Stated task: List every line in the items below that contains the string "kern".

Data excerpts:
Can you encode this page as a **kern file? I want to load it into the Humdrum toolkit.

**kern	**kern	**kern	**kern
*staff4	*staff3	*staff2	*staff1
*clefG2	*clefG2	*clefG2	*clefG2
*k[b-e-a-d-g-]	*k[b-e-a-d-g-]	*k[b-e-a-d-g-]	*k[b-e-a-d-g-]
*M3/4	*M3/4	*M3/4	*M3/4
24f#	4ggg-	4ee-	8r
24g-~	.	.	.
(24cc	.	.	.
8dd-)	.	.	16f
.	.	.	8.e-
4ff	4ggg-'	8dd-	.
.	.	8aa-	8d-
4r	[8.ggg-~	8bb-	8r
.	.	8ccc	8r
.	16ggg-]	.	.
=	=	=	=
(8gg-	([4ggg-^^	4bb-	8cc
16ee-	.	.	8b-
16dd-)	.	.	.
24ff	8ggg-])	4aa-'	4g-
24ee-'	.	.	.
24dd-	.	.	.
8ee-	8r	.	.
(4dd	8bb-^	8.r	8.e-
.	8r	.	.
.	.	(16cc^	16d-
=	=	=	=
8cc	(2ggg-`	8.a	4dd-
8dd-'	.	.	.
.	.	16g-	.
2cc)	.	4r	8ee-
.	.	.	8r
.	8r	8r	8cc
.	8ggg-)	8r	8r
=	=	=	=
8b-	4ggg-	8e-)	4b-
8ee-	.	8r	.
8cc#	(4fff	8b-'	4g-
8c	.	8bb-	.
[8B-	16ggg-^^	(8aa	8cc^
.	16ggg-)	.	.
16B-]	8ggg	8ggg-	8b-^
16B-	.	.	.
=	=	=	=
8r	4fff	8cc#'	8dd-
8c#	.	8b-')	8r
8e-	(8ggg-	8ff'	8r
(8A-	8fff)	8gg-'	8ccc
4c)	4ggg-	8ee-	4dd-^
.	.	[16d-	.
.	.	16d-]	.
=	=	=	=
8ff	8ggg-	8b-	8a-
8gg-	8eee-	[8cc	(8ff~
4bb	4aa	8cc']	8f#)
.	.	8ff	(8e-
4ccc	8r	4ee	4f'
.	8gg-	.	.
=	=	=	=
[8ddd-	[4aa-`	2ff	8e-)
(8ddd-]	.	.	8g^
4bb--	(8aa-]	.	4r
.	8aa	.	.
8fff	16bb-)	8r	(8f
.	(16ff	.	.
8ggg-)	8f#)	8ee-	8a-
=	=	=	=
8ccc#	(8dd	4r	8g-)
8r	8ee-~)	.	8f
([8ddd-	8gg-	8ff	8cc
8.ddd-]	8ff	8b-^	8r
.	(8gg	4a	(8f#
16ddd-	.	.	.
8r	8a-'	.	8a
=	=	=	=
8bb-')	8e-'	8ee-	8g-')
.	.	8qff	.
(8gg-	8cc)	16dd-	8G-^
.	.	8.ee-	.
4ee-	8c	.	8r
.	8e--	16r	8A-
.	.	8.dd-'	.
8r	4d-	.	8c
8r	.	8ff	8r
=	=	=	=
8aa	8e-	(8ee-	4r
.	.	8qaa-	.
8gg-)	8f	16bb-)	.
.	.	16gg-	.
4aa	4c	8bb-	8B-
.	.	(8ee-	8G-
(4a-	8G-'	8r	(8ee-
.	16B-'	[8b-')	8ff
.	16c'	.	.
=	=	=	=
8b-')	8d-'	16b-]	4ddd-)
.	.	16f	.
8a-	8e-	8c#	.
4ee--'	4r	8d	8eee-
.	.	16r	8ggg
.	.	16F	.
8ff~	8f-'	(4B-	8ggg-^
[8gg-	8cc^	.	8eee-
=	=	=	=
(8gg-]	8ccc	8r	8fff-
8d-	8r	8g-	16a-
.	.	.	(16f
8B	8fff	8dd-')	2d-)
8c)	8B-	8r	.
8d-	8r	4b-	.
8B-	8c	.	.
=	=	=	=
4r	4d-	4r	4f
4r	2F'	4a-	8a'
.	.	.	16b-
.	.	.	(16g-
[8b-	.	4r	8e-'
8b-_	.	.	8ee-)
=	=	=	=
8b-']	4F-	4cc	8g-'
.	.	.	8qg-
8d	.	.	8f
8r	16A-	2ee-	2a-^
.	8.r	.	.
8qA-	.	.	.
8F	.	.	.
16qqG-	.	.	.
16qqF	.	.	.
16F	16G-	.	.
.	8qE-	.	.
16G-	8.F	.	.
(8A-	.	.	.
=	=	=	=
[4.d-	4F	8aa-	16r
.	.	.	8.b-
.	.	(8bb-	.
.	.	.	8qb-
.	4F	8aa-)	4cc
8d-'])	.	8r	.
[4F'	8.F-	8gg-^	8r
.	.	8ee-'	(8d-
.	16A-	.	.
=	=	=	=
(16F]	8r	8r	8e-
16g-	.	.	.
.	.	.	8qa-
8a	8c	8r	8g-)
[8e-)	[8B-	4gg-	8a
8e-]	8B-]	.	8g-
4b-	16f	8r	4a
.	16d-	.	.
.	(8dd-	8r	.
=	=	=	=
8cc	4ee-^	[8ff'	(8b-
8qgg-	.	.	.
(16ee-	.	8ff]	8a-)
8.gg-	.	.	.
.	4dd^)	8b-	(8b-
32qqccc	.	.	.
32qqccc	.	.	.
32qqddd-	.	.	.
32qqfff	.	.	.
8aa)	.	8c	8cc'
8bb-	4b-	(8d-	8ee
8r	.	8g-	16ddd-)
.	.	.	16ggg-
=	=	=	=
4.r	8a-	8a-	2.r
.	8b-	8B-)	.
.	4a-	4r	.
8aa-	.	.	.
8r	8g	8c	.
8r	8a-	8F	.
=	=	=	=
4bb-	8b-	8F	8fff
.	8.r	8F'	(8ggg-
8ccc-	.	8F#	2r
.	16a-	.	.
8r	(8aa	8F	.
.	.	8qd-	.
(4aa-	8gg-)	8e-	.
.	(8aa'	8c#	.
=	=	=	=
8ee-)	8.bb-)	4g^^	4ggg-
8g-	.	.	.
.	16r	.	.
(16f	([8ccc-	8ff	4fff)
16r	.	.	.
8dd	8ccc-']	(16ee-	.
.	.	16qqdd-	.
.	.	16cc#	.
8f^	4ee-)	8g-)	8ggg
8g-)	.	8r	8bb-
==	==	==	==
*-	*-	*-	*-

Correct answer:
Can you encode this page as a **kern file? I want to load it into the Humdrum toolkit.
**kern	**kern	**kern	**kern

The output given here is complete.